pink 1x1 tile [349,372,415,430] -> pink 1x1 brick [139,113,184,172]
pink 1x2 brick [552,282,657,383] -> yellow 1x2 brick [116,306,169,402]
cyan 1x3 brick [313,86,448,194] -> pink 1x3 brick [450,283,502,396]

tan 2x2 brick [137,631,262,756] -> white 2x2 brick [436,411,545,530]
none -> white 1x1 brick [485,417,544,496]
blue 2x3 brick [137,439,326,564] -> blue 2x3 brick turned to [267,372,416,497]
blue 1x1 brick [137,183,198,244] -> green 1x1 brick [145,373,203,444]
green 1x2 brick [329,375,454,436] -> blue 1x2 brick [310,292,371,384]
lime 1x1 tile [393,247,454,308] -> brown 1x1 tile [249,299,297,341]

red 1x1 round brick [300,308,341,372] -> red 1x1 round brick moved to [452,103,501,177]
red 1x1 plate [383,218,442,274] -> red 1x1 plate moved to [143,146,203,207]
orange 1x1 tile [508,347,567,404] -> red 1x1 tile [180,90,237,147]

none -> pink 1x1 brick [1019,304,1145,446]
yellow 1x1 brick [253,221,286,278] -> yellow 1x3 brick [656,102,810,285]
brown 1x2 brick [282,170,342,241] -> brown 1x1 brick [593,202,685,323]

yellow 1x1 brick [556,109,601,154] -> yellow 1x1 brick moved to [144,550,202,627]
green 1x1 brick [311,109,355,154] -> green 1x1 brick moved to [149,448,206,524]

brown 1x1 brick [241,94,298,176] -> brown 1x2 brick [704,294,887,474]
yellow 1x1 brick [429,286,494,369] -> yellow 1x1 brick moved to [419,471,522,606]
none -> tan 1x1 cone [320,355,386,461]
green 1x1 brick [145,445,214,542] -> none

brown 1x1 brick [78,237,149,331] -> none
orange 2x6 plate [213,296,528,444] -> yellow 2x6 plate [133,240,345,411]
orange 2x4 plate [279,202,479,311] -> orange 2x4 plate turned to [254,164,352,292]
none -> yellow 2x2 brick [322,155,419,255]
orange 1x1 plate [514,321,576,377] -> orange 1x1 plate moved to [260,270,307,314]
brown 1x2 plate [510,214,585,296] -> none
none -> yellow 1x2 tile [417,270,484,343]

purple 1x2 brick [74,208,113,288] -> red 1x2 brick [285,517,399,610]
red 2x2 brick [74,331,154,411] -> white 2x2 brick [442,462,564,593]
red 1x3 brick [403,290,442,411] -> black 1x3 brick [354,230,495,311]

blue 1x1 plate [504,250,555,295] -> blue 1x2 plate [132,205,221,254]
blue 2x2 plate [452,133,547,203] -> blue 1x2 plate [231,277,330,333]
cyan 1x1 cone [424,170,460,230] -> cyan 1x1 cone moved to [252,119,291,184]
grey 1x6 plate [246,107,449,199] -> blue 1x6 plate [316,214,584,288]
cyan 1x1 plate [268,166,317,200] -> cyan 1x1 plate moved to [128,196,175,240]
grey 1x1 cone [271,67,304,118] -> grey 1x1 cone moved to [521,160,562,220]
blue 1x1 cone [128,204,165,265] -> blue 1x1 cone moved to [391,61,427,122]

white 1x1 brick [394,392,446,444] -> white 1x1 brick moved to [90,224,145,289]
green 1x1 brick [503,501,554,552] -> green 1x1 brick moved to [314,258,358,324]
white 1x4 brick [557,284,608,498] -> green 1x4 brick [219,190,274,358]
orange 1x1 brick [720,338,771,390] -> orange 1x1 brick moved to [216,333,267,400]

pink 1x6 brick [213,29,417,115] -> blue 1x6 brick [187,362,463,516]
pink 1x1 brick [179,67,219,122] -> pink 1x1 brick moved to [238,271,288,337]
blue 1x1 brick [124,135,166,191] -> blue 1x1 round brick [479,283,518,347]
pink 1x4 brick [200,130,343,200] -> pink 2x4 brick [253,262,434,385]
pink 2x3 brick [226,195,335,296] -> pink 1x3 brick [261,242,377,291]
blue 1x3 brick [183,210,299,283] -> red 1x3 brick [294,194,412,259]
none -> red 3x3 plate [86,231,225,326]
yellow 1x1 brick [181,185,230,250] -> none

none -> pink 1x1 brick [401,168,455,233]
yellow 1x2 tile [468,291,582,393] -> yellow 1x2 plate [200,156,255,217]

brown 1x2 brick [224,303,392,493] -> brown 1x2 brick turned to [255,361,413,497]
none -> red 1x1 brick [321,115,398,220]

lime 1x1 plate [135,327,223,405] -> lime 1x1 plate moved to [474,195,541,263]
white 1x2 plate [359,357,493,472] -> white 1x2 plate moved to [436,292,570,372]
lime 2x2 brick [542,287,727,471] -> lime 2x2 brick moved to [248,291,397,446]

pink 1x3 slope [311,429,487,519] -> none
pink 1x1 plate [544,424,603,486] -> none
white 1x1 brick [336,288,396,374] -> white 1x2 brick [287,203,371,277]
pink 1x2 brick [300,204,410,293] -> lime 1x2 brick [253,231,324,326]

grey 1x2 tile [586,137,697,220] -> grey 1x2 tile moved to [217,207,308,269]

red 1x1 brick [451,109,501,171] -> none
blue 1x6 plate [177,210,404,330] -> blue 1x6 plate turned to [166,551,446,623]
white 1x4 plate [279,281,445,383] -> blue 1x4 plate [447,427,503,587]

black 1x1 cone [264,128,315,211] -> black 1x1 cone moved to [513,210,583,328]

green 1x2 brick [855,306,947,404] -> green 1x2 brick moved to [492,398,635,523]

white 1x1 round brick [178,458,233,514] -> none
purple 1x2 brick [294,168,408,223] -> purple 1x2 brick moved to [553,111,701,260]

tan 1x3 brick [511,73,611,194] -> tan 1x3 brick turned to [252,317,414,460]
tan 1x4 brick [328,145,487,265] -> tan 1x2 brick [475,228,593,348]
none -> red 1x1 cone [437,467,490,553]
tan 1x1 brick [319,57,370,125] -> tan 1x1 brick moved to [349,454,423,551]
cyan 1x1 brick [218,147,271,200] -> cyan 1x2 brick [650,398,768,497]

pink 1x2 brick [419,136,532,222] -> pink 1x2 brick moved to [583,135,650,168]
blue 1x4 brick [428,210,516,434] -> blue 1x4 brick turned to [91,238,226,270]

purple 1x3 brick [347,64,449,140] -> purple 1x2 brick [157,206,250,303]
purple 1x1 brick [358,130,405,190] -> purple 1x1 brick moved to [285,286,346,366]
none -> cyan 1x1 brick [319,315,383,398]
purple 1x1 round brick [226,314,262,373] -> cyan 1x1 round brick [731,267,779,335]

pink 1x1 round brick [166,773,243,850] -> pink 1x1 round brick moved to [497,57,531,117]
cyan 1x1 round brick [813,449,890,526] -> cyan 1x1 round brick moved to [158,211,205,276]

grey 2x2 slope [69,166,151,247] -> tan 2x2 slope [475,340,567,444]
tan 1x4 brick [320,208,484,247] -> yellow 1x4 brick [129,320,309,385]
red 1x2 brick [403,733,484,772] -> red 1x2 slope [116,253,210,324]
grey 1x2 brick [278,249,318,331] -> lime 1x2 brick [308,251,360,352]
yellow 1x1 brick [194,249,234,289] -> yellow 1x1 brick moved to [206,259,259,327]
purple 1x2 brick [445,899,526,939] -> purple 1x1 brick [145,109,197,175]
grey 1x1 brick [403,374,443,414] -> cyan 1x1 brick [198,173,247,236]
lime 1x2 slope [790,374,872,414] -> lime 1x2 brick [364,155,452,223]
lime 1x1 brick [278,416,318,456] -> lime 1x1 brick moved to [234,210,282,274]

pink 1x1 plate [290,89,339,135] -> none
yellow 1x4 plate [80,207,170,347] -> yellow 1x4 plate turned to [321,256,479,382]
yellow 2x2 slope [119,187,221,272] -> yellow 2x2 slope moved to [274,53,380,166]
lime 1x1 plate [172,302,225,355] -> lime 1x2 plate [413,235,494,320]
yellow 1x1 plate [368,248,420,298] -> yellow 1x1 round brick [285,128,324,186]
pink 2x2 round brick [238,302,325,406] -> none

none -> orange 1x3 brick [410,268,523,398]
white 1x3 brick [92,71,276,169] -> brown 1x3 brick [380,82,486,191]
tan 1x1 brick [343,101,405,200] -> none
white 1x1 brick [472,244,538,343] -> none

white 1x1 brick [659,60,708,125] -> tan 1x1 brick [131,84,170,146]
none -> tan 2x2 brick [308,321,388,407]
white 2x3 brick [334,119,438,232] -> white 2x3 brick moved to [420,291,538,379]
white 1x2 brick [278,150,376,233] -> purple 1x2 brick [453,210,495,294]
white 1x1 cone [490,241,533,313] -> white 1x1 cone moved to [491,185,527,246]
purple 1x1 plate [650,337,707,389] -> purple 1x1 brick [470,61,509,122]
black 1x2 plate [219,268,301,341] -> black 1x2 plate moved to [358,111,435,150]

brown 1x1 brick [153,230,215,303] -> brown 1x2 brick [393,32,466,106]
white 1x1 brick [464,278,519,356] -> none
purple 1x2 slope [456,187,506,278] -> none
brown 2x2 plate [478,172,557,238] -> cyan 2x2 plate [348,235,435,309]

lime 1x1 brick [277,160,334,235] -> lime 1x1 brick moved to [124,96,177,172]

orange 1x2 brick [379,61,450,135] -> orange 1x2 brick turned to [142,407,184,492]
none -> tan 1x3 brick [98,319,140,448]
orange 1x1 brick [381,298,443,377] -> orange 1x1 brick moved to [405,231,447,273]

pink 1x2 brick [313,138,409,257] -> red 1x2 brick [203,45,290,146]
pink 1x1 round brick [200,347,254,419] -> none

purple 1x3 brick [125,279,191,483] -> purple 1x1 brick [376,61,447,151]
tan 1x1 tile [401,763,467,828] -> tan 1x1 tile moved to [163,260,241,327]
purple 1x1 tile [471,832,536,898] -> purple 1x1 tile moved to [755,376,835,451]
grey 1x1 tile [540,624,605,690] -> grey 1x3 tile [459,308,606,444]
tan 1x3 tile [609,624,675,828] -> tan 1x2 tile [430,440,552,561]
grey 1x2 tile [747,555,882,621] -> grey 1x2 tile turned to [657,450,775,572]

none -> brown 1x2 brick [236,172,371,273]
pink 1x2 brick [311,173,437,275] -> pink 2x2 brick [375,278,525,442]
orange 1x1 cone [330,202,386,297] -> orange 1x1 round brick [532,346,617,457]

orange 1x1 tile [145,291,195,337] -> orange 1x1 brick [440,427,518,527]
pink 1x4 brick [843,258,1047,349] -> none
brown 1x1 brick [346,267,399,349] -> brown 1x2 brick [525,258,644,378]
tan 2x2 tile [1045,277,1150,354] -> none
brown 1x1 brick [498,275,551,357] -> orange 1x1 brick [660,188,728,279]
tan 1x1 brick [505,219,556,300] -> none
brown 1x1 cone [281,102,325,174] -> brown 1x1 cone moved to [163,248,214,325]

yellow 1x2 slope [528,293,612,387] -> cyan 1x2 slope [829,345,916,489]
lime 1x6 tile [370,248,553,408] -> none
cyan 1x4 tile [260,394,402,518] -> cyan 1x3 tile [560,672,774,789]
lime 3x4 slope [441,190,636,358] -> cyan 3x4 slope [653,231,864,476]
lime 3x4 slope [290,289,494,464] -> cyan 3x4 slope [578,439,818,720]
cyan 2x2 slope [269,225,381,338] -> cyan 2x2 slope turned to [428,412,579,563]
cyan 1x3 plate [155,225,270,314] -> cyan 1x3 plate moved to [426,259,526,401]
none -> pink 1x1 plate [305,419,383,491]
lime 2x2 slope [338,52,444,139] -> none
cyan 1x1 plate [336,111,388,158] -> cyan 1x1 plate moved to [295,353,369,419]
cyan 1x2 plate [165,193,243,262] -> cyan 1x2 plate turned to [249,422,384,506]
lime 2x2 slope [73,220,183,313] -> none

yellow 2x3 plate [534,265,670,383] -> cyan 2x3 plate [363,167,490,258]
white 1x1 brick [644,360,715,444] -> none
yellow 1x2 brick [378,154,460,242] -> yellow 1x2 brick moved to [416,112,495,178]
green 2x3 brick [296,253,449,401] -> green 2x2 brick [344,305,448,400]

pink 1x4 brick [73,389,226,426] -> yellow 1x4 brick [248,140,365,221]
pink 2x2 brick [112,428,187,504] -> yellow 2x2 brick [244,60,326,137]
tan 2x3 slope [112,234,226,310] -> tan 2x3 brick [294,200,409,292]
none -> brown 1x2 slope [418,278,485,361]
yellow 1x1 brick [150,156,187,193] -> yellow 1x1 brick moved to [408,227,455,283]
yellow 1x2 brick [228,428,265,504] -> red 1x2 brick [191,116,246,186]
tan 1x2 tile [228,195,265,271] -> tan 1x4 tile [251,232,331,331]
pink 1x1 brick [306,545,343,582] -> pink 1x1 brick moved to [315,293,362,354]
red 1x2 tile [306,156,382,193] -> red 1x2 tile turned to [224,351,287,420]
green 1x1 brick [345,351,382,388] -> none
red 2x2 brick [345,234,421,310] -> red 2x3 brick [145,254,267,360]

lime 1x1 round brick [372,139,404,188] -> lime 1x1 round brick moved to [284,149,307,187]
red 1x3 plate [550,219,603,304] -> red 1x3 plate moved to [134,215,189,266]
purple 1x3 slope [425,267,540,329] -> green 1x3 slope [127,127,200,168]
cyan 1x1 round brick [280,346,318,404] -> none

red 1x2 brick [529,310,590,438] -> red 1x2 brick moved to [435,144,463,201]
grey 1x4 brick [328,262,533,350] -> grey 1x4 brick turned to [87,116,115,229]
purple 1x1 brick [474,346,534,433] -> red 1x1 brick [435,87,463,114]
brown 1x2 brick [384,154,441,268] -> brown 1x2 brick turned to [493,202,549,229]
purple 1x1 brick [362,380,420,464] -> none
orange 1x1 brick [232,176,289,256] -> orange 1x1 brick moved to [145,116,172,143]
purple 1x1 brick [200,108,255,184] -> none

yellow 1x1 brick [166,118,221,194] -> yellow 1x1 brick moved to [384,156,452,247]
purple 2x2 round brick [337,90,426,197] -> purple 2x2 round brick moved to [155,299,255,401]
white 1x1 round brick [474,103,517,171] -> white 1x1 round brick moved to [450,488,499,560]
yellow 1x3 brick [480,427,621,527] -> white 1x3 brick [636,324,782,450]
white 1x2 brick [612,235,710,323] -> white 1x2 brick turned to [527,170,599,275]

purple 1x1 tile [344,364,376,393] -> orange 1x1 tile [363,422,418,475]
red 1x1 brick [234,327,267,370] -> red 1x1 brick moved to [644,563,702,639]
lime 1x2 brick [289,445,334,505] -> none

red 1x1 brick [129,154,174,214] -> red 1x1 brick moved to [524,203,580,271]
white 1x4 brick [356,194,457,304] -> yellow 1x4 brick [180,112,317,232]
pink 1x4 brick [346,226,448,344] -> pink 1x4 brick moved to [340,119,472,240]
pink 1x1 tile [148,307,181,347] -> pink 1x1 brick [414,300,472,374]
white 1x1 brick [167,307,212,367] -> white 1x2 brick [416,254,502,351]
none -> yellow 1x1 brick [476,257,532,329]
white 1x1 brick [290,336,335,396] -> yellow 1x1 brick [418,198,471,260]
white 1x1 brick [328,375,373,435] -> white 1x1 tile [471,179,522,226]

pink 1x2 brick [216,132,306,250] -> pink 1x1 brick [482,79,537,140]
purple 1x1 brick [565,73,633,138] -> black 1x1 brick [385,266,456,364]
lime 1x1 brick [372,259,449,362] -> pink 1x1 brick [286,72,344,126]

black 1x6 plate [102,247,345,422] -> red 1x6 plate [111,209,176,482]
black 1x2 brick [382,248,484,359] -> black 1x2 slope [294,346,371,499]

ASSIGNMENT:
Will you return exactly the lines above from the one with "grey 2x2 slope" down to the one with "white 1x2 brick [278,150,376,233]", counting both as part of the range?

EXERCISE RESPONSE:
grey 2x2 slope [69,166,151,247] -> tan 2x2 slope [475,340,567,444]
tan 1x4 brick [320,208,484,247] -> yellow 1x4 brick [129,320,309,385]
red 1x2 brick [403,733,484,772] -> red 1x2 slope [116,253,210,324]
grey 1x2 brick [278,249,318,331] -> lime 1x2 brick [308,251,360,352]
yellow 1x1 brick [194,249,234,289] -> yellow 1x1 brick moved to [206,259,259,327]
purple 1x2 brick [445,899,526,939] -> purple 1x1 brick [145,109,197,175]
grey 1x1 brick [403,374,443,414] -> cyan 1x1 brick [198,173,247,236]
lime 1x2 slope [790,374,872,414] -> lime 1x2 brick [364,155,452,223]
lime 1x1 brick [278,416,318,456] -> lime 1x1 brick moved to [234,210,282,274]

pink 1x1 plate [290,89,339,135] -> none
yellow 1x4 plate [80,207,170,347] -> yellow 1x4 plate turned to [321,256,479,382]
yellow 2x2 slope [119,187,221,272] -> yellow 2x2 slope moved to [274,53,380,166]
lime 1x1 plate [172,302,225,355] -> lime 1x2 plate [413,235,494,320]
yellow 1x1 plate [368,248,420,298] -> yellow 1x1 round brick [285,128,324,186]
pink 2x2 round brick [238,302,325,406] -> none

none -> orange 1x3 brick [410,268,523,398]
white 1x3 brick [92,71,276,169] -> brown 1x3 brick [380,82,486,191]
tan 1x1 brick [343,101,405,200] -> none
white 1x1 brick [472,244,538,343] -> none

white 1x1 brick [659,60,708,125] -> tan 1x1 brick [131,84,170,146]
none -> tan 2x2 brick [308,321,388,407]
white 2x3 brick [334,119,438,232] -> white 2x3 brick moved to [420,291,538,379]
white 1x2 brick [278,150,376,233] -> purple 1x2 brick [453,210,495,294]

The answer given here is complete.